**SET EXERCISE**
In the material, turn the lines starting at the one containing "Cordoba: 6:04 -> 7:04" and ending at the one containing "Abuja: 16:13 -> 15:58", both included, into a numbered list without blank lines, and list only those lines.

**DATA PROVIDED**
· · · ·

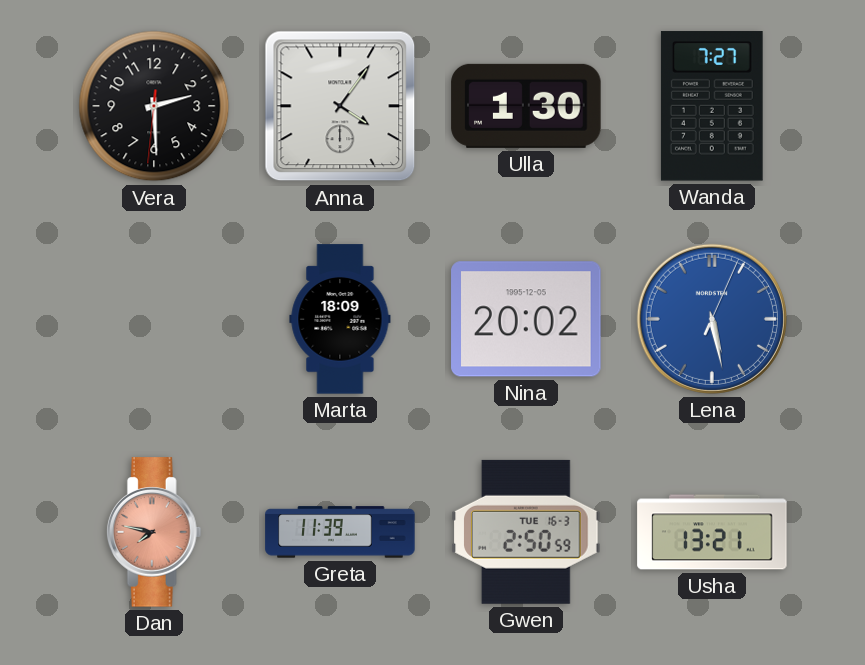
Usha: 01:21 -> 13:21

· · · ·

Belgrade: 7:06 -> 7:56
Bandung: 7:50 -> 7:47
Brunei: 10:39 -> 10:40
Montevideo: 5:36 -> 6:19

· · · ·

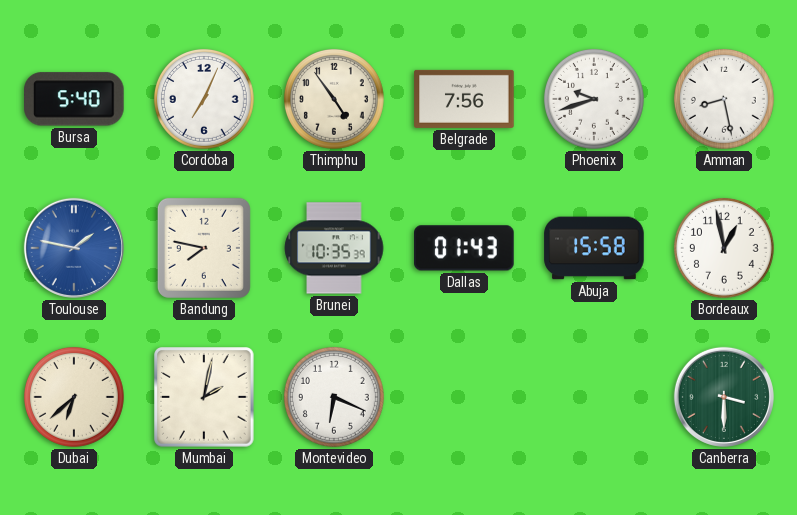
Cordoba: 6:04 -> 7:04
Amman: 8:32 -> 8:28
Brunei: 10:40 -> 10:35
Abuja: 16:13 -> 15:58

· · · ·

**OUTPUT**
1. Cordoba: 6:04 -> 7:04
2. Amman: 8:32 -> 8:28
3. Brunei: 10:40 -> 10:35
4. Abuja: 16:13 -> 15:58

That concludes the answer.